• **Supplied information**
Content starts

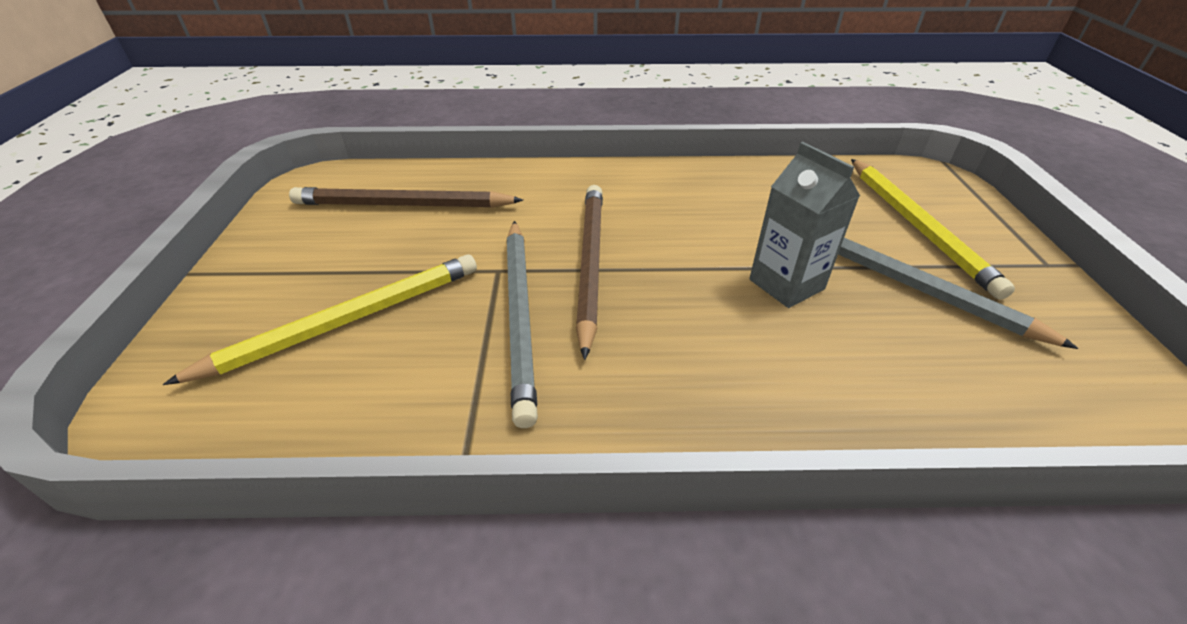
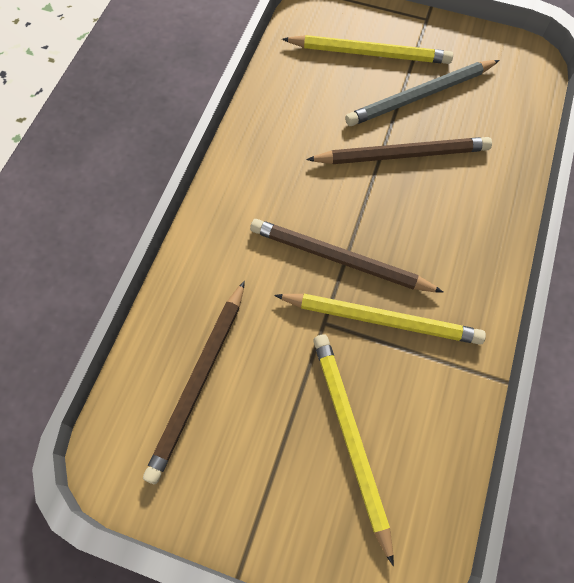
camera: 70 degrees left, 25 degrees up
(520, 315) = (381, 319): grey pencil -> yellow pencil
(786, 284) = (401, 155): grey carton -> brown pencil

Content ends

• **Assignment**
Could you set down the data exactly as given, minus its pictures?

• **Exercise solution**
camera: 70 degrees left, 25 degrees up
(520, 315) = (381, 319): grey pencil -> yellow pencil
(786, 284) = (401, 155): grey carton -> brown pencil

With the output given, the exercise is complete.